- _About this exercise_
Copy out the lines of the records below, and only those lines, from the one with "yellow boat: 3 -> 1" through the one with "brown cactus: 3 -> 4", exactly as they appear.

[Records excerpted from a collection]
● ● ●

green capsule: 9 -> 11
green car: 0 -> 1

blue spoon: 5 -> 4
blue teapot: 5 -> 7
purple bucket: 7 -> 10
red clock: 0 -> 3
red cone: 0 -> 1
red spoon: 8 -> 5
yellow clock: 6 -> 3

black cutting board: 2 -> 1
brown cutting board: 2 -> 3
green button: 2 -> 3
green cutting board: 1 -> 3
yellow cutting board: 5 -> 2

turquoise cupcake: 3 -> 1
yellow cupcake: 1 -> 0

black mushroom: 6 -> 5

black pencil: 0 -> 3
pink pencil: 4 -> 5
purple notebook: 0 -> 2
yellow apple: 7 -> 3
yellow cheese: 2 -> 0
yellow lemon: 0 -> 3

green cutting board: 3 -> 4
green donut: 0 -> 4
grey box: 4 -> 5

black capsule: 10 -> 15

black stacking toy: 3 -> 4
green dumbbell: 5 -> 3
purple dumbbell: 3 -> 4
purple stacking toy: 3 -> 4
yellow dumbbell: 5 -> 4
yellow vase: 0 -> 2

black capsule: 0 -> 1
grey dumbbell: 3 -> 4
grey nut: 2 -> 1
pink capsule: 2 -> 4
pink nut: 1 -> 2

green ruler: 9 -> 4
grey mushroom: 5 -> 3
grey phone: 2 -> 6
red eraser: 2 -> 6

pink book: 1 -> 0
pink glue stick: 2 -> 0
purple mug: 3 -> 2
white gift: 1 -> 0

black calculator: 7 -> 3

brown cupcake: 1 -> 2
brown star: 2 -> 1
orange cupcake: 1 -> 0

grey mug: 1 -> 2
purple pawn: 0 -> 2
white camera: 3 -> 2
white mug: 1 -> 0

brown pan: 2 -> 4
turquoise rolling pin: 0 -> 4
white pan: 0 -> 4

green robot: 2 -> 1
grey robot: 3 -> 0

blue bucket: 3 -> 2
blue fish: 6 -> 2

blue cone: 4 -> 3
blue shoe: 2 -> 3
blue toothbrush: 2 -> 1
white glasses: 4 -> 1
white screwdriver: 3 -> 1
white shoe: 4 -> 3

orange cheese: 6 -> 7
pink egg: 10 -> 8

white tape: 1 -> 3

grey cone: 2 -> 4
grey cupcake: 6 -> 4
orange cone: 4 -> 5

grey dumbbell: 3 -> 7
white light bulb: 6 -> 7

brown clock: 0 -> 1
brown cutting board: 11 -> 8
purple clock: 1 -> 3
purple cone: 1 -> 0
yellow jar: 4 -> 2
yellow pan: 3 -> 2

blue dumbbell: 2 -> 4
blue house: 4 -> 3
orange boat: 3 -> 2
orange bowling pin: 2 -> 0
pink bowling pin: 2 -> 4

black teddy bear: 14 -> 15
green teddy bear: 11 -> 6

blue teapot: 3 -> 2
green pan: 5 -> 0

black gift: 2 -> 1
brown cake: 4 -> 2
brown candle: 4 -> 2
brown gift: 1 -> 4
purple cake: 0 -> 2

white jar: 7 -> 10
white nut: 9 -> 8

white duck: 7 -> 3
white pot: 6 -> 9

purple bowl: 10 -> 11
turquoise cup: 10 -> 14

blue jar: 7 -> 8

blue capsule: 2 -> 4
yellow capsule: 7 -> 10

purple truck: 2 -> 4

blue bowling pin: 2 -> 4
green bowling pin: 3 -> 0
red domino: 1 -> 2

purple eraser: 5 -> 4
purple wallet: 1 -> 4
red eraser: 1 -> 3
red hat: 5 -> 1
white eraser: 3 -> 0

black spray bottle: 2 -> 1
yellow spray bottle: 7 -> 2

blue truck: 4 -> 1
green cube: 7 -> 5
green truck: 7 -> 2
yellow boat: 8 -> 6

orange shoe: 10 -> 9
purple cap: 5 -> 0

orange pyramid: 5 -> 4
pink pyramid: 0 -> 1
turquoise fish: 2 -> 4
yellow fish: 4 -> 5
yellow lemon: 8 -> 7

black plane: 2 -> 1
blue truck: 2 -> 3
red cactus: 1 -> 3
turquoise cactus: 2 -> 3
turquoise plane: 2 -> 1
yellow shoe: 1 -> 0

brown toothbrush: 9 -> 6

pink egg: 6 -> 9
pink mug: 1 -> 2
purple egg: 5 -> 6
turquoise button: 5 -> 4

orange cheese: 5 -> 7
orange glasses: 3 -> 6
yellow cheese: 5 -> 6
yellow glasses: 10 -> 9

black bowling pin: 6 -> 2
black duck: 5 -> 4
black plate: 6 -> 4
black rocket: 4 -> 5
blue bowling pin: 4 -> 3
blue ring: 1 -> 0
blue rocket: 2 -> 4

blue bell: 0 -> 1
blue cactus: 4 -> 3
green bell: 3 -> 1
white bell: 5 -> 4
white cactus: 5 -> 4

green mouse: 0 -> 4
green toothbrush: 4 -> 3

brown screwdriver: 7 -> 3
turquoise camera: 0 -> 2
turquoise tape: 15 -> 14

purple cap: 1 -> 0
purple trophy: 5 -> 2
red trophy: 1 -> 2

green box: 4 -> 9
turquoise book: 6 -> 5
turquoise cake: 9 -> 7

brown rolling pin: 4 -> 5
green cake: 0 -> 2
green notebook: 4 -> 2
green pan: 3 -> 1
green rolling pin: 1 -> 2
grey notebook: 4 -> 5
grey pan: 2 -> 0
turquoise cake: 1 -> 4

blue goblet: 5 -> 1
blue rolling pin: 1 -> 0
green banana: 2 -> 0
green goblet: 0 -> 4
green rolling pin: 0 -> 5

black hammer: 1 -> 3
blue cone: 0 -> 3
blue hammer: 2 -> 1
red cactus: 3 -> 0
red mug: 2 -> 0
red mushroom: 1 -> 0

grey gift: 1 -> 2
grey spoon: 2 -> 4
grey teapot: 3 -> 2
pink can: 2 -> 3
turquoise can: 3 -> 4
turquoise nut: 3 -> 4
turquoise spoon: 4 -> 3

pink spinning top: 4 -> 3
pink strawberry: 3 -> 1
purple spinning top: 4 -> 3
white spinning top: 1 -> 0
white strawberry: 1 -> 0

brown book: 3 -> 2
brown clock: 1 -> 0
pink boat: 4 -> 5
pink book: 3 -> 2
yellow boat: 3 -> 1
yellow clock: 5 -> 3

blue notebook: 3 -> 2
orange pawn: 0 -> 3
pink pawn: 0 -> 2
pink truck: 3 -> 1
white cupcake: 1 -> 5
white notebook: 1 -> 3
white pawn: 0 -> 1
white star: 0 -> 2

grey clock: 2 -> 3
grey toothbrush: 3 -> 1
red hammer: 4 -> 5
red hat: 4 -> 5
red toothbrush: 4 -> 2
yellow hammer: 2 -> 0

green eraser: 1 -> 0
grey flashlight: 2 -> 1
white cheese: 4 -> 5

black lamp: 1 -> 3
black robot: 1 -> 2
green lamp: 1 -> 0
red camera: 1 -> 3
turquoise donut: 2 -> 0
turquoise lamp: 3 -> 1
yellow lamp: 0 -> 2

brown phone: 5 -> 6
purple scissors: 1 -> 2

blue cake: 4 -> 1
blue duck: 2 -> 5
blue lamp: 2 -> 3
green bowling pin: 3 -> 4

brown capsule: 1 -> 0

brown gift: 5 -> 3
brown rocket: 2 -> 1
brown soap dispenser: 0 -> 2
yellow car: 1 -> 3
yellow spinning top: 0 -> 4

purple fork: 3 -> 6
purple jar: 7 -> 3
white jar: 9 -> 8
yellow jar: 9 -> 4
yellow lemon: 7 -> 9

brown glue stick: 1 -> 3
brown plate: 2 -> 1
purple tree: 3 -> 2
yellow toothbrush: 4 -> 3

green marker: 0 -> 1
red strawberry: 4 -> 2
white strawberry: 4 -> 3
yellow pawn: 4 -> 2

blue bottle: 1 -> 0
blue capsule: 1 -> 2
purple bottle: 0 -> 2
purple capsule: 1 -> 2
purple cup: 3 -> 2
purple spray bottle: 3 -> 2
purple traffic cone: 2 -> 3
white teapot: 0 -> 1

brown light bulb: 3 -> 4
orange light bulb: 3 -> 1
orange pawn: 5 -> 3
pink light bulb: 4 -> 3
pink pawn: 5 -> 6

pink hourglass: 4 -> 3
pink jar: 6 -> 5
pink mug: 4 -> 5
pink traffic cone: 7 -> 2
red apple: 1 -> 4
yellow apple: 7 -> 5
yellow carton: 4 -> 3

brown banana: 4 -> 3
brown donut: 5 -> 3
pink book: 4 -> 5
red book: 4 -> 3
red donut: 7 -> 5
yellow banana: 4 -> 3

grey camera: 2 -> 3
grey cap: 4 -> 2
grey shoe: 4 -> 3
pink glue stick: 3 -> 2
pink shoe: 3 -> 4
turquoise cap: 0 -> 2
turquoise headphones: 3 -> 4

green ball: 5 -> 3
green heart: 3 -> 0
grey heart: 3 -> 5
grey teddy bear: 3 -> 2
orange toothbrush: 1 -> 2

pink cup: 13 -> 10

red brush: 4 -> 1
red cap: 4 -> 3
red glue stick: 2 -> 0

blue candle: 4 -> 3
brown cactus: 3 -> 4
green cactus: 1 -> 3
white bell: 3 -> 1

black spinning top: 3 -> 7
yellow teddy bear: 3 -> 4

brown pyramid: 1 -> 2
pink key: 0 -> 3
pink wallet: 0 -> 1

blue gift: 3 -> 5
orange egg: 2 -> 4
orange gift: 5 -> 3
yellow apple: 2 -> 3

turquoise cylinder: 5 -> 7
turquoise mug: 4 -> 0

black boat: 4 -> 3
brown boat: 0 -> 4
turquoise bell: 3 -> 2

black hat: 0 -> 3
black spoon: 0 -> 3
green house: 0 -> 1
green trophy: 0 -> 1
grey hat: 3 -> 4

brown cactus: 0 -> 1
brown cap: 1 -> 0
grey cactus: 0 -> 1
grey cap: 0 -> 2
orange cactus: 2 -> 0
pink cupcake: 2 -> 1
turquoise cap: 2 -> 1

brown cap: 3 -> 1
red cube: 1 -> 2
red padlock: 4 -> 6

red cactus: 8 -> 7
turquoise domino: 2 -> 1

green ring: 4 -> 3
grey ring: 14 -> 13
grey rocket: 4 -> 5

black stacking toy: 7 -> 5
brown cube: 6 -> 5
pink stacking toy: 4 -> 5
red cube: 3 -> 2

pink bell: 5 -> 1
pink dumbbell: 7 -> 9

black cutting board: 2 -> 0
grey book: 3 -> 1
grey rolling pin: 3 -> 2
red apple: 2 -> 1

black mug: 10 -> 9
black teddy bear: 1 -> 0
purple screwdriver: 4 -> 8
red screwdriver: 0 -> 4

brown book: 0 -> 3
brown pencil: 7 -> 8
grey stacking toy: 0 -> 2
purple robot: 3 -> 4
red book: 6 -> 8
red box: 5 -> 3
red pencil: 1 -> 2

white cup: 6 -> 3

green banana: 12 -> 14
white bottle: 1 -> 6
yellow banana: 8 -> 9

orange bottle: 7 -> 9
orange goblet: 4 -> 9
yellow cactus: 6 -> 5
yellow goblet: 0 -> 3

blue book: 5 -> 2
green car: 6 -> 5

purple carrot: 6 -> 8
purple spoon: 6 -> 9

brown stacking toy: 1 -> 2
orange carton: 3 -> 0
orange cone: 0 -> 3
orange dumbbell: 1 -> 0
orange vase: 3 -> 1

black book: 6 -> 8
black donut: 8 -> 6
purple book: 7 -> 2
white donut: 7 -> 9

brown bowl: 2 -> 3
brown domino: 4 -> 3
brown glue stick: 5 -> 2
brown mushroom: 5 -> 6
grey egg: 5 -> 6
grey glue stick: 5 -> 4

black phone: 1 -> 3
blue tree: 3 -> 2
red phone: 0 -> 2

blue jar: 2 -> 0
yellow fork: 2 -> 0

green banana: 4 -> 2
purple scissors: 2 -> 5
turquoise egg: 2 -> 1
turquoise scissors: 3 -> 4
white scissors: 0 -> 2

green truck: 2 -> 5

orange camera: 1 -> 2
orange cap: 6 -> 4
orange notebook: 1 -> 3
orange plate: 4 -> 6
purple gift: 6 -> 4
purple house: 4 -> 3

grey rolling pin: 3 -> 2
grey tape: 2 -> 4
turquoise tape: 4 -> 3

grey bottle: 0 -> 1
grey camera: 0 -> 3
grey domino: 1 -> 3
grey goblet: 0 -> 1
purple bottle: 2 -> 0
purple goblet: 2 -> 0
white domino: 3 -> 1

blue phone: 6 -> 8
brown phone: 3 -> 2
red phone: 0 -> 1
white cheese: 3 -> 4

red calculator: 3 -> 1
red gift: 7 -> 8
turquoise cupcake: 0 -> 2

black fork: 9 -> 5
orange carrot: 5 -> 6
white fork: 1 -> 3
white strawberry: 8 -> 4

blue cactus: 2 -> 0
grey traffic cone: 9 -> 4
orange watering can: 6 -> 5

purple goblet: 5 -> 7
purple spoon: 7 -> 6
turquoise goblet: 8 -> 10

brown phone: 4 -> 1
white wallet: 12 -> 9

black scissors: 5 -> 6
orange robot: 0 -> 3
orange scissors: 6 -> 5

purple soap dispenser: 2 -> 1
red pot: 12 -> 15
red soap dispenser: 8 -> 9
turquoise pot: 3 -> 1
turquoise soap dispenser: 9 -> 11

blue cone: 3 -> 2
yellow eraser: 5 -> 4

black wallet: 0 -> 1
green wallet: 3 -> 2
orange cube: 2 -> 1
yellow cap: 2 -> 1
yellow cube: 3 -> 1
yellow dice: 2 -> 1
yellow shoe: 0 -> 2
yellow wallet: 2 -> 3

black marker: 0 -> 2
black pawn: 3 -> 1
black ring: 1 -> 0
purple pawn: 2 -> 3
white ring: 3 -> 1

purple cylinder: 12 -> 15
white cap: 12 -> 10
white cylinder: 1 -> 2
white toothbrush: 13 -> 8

● ● ●

- _Completed task_
yellow boat: 3 -> 1
yellow clock: 5 -> 3

blue notebook: 3 -> 2
orange pawn: 0 -> 3
pink pawn: 0 -> 2
pink truck: 3 -> 1
white cupcake: 1 -> 5
white notebook: 1 -> 3
white pawn: 0 -> 1
white star: 0 -> 2

grey clock: 2 -> 3
grey toothbrush: 3 -> 1
red hammer: 4 -> 5
red hat: 4 -> 5
red toothbrush: 4 -> 2
yellow hammer: 2 -> 0

green eraser: 1 -> 0
grey flashlight: 2 -> 1
white cheese: 4 -> 5

black lamp: 1 -> 3
black robot: 1 -> 2
green lamp: 1 -> 0
red camera: 1 -> 3
turquoise donut: 2 -> 0
turquoise lamp: 3 -> 1
yellow lamp: 0 -> 2

brown phone: 5 -> 6
purple scissors: 1 -> 2

blue cake: 4 -> 1
blue duck: 2 -> 5
blue lamp: 2 -> 3
green bowling pin: 3 -> 4

brown capsule: 1 -> 0

brown gift: 5 -> 3
brown rocket: 2 -> 1
brown soap dispenser: 0 -> 2
yellow car: 1 -> 3
yellow spinning top: 0 -> 4

purple fork: 3 -> 6
purple jar: 7 -> 3
white jar: 9 -> 8
yellow jar: 9 -> 4
yellow lemon: 7 -> 9

brown glue stick: 1 -> 3
brown plate: 2 -> 1
purple tree: 3 -> 2
yellow toothbrush: 4 -> 3

green marker: 0 -> 1
red strawberry: 4 -> 2
white strawberry: 4 -> 3
yellow pawn: 4 -> 2

blue bottle: 1 -> 0
blue capsule: 1 -> 2
purple bottle: 0 -> 2
purple capsule: 1 -> 2
purple cup: 3 -> 2
purple spray bottle: 3 -> 2
purple traffic cone: 2 -> 3
white teapot: 0 -> 1

brown light bulb: 3 -> 4
orange light bulb: 3 -> 1
orange pawn: 5 -> 3
pink light bulb: 4 -> 3
pink pawn: 5 -> 6

pink hourglass: 4 -> 3
pink jar: 6 -> 5
pink mug: 4 -> 5
pink traffic cone: 7 -> 2
red apple: 1 -> 4
yellow apple: 7 -> 5
yellow carton: 4 -> 3

brown banana: 4 -> 3
brown donut: 5 -> 3
pink book: 4 -> 5
red book: 4 -> 3
red donut: 7 -> 5
yellow banana: 4 -> 3

grey camera: 2 -> 3
grey cap: 4 -> 2
grey shoe: 4 -> 3
pink glue stick: 3 -> 2
pink shoe: 3 -> 4
turquoise cap: 0 -> 2
turquoise headphones: 3 -> 4

green ball: 5 -> 3
green heart: 3 -> 0
grey heart: 3 -> 5
grey teddy bear: 3 -> 2
orange toothbrush: 1 -> 2

pink cup: 13 -> 10

red brush: 4 -> 1
red cap: 4 -> 3
red glue stick: 2 -> 0

blue candle: 4 -> 3
brown cactus: 3 -> 4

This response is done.